→ **Provided material**
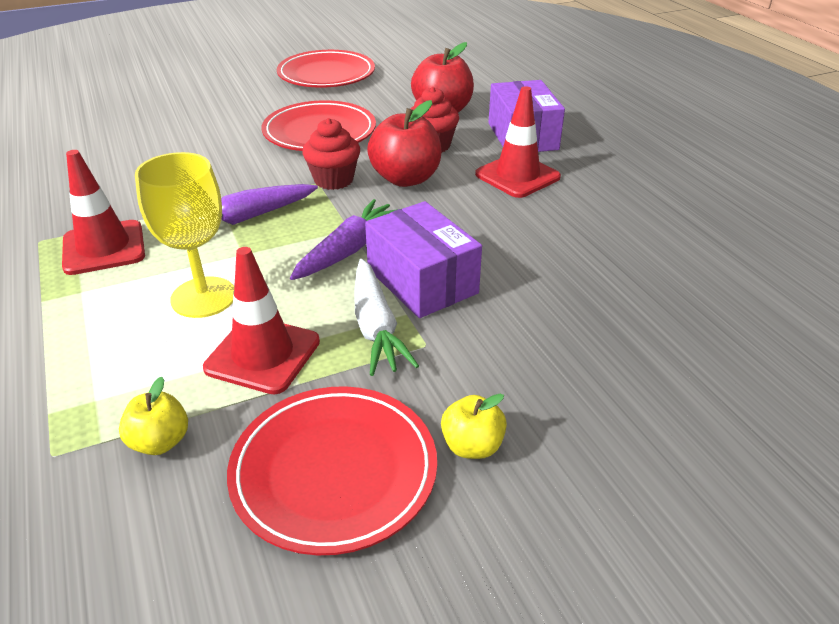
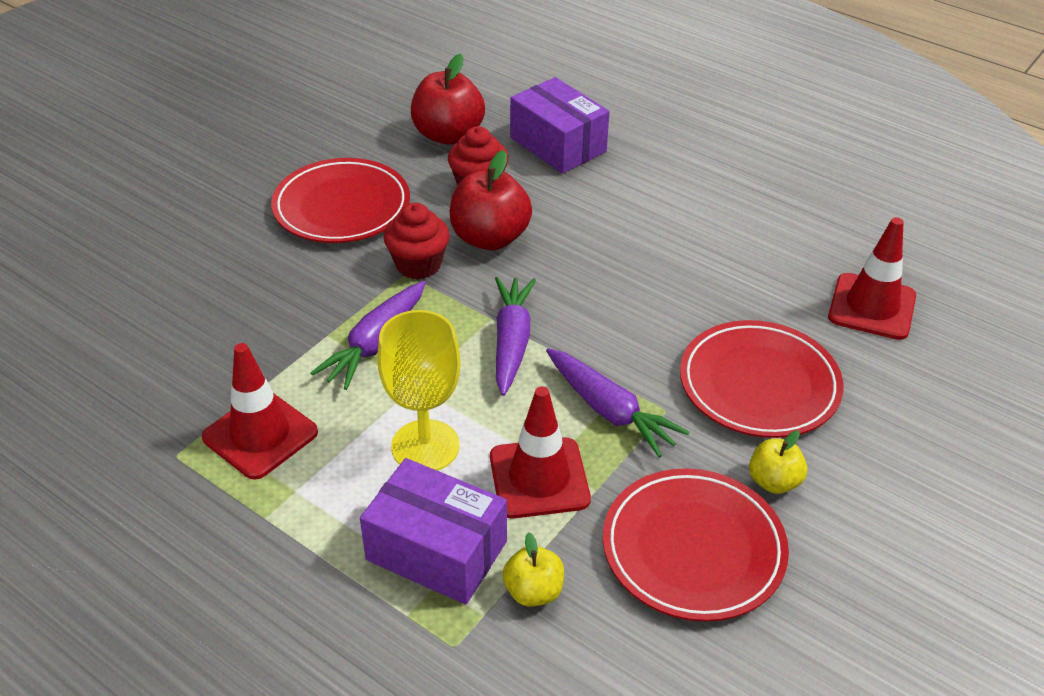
camera: 30 degrees left, 5 degrees up
(326, 74) = (267, 119): red plate -> red plate (759, 384)
(376, 327) = (610, 411): white carrot -> purple carrot
(422, 281) = (607, 349): purple box -> purple box (436, 550)
(517, 176) = (593, 198): red traffic cone -> red traffic cone (872, 307)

→ **Problem requirements**
This exercise asks for an exact repeat of the lines from the one holding "(326, 74) = (267, 119): red" through the end of the data above.

→ **Written answer**
(326, 74) = (267, 119): red plate -> red plate (759, 384)
(376, 327) = (610, 411): white carrot -> purple carrot
(422, 281) = (607, 349): purple box -> purple box (436, 550)
(517, 176) = (593, 198): red traffic cone -> red traffic cone (872, 307)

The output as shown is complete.